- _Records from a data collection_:
----------------

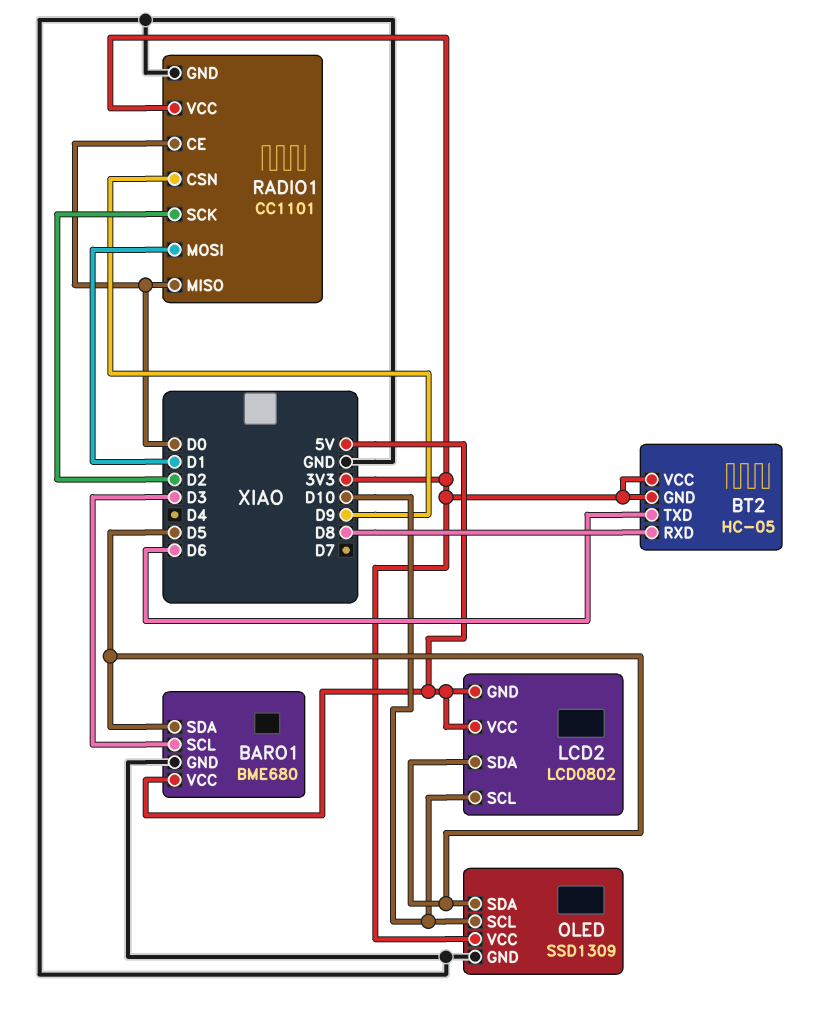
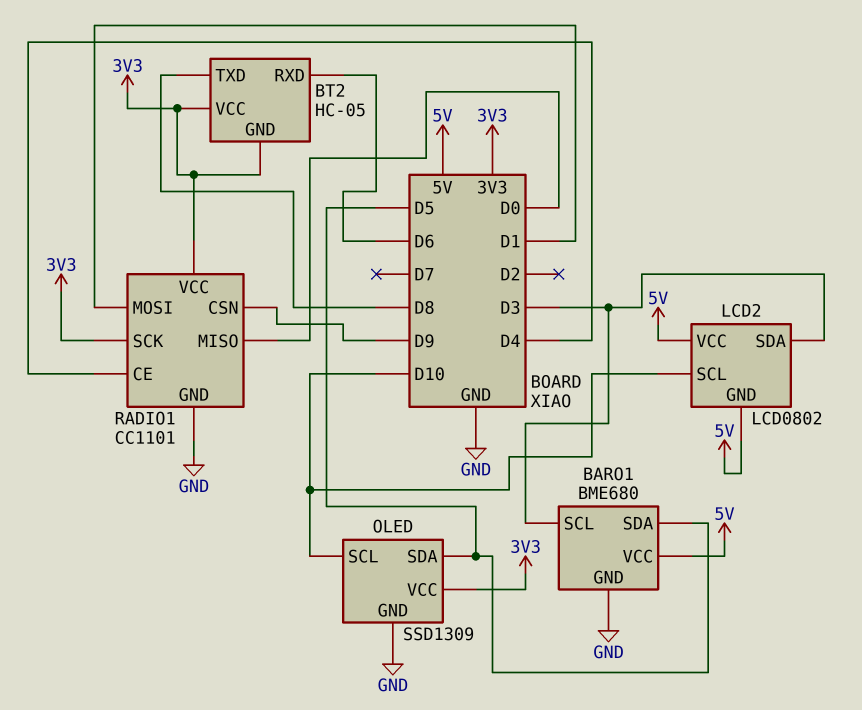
BT2 pin RXD: D8 -> D6
BT2 pin TXD: D6 -> D8
LCD2 pin SDA: D5 -> D3
RADIO1 pin CE: D0 -> D4
RADIO1 pin SCK: D2 -> 3V3

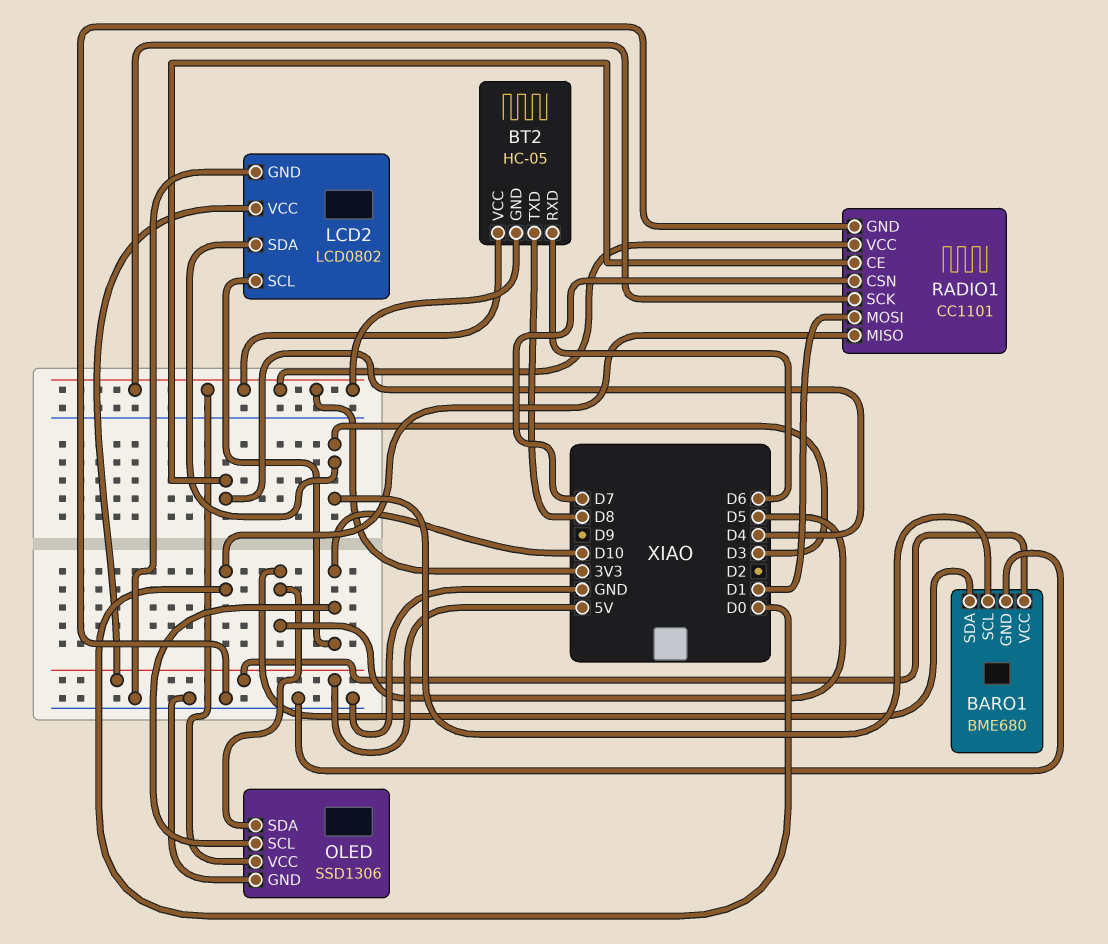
LCD2 pin GND: 5V -> GND
OLED: SSD1309 -> SSD1306
RADIO1 pin CSN: D9 -> D7

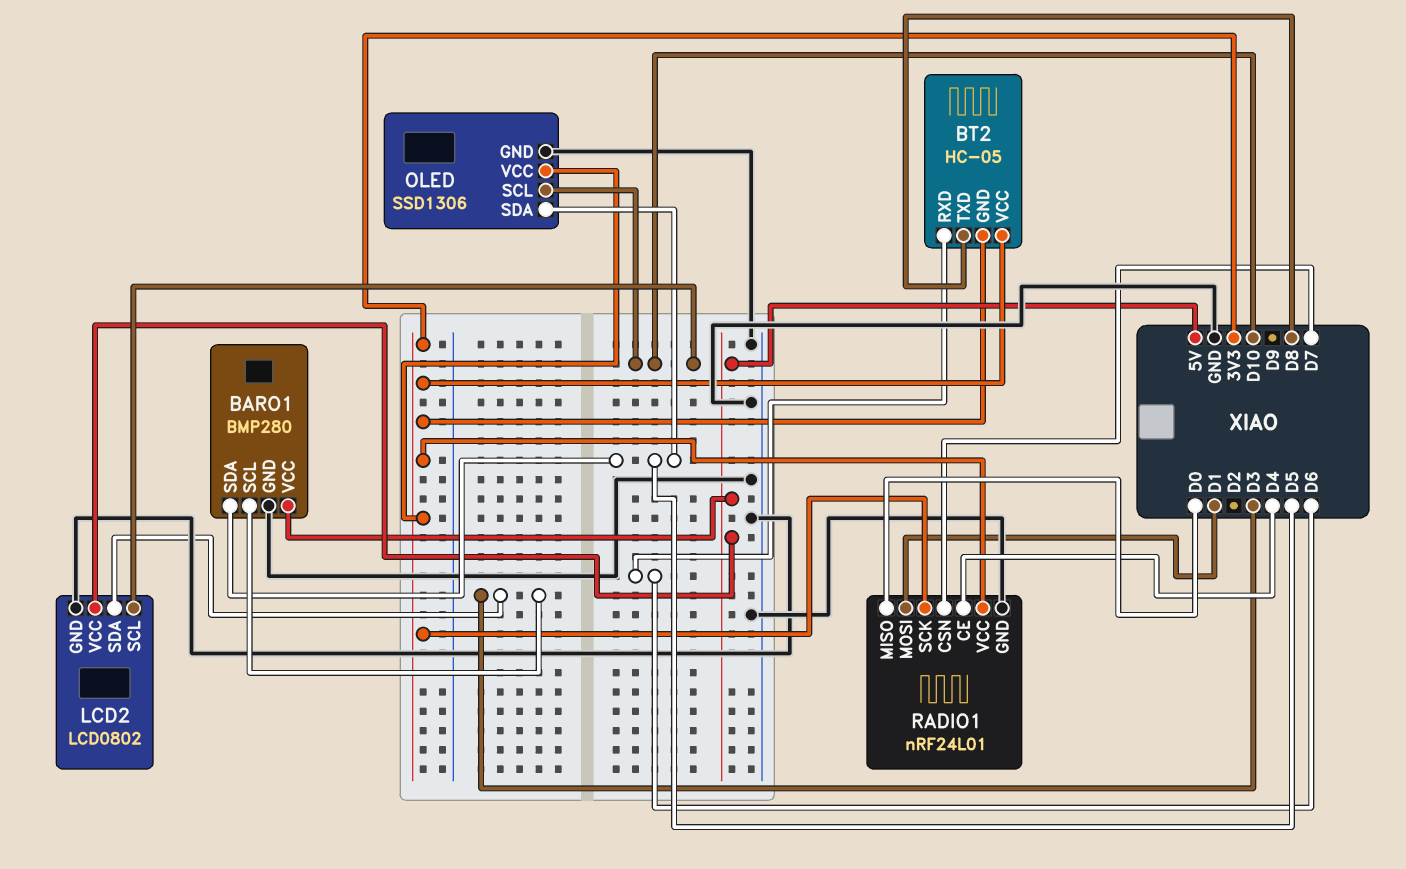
BARO1: BME680 -> BMP280
RADIO1: CC1101 -> nRF24L01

----------------

- _Aim of the task_: Print exactly, and print only, the lines from the line with "RADIO1 pin SCK: D2 -> 3V3" through the last line of the entries, both ends included. No pictures belong in the result.

- _Solution for this exercise_:
RADIO1 pin SCK: D2 -> 3V3

LCD2 pin GND: 5V -> GND
OLED: SSD1309 -> SSD1306
RADIO1 pin CSN: D9 -> D7

BARO1: BME680 -> BMP280
RADIO1: CC1101 -> nRF24L01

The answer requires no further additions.